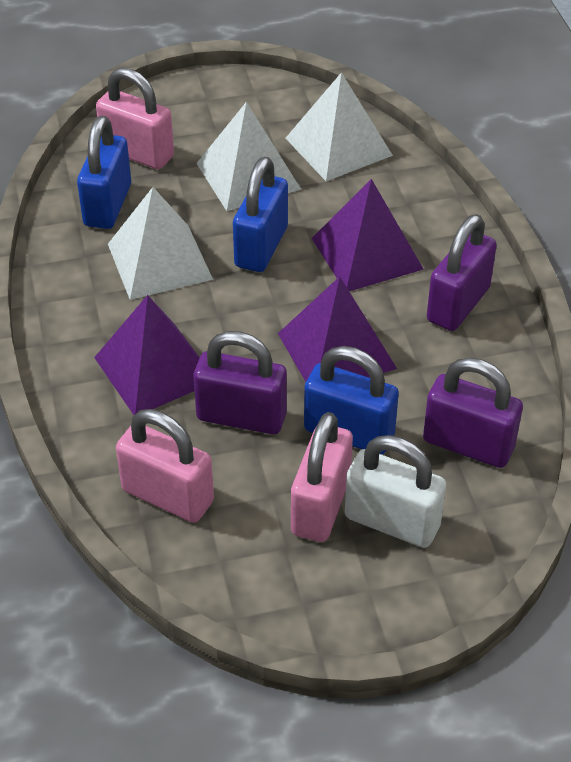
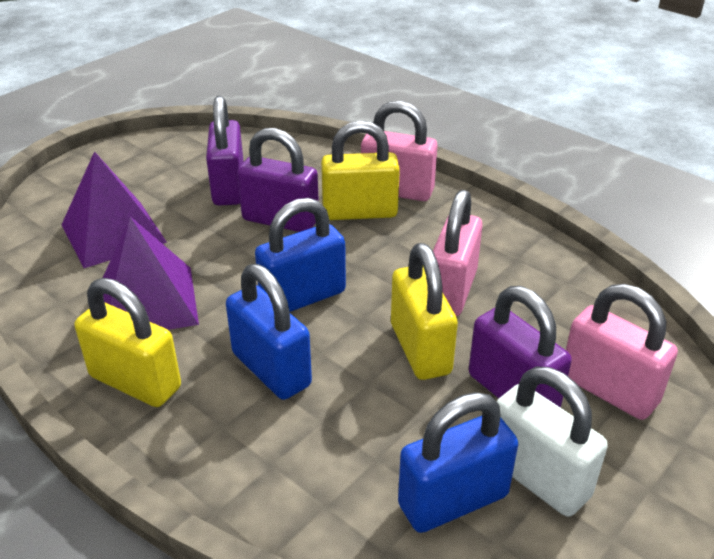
purple pyramid: 3 -> 2
white pyramid: 3 -> 0
yellow padlock: 0 -> 3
______________________________
TO DO:
Each line of the data above is to be output exactly; the pictures are not to appear.

EXERCISE RESPONSE:
purple pyramid: 3 -> 2
white pyramid: 3 -> 0
yellow padlock: 0 -> 3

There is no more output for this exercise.